**Work to be completed:** Return, from the listing below, every line that includes "right".
Segment Open
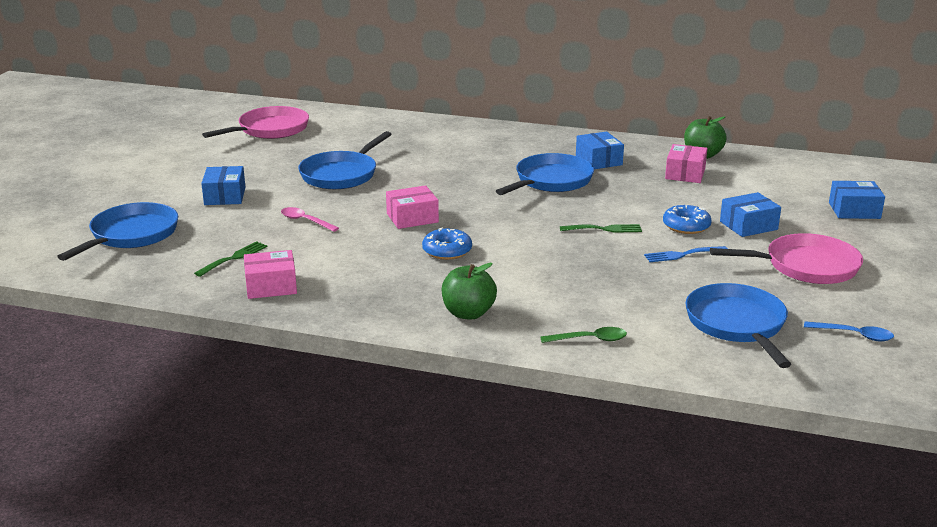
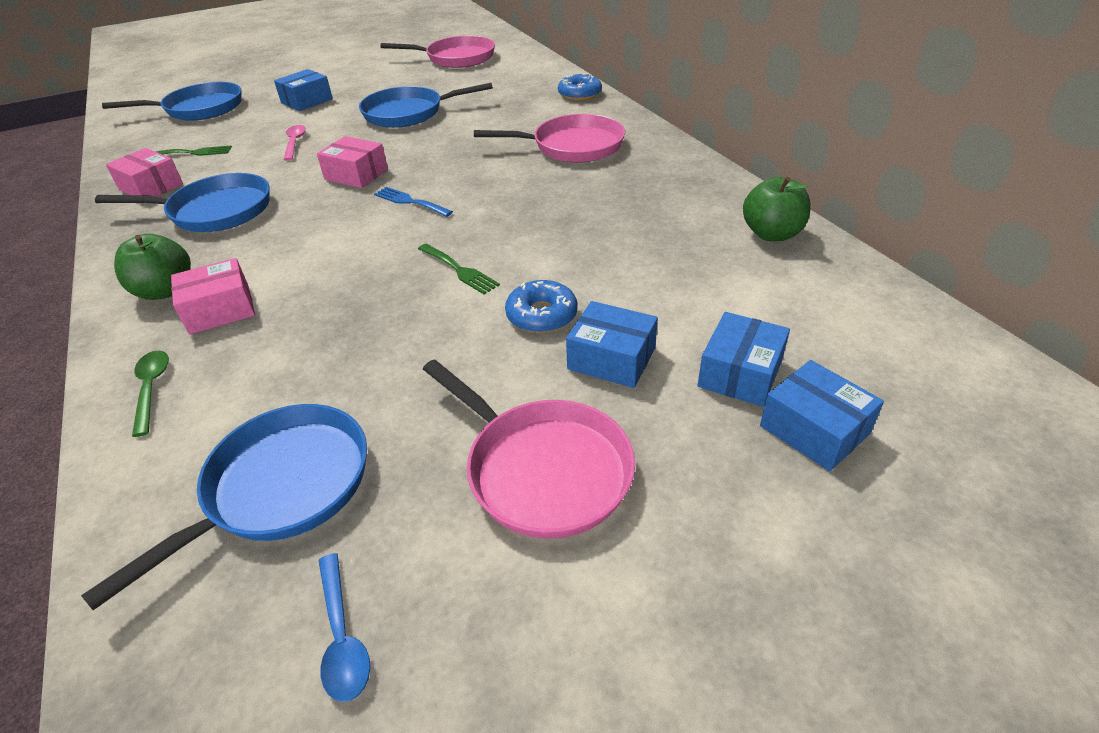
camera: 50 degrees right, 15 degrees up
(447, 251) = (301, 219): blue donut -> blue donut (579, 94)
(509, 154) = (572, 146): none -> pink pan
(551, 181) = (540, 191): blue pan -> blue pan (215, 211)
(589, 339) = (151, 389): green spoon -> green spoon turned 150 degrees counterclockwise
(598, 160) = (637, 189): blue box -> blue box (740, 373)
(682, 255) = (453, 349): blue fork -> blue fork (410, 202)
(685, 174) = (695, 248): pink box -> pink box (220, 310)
Segment Closed
Segment Open
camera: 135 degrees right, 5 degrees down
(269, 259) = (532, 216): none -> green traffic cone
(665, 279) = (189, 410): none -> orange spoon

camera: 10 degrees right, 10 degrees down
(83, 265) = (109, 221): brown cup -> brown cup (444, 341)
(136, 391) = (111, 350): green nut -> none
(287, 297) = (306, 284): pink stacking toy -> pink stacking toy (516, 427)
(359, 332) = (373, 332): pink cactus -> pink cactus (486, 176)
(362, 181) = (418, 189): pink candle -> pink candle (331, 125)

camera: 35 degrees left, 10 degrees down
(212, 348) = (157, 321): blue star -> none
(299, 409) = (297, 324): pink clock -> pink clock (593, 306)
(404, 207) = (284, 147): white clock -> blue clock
Segment Closed
**Reply to the exercise:**
camera: 50 degrees right, 15 degrees up
camera: 135 degrees right, 5 degrees down
camera: 10 degrees right, 10 degrees down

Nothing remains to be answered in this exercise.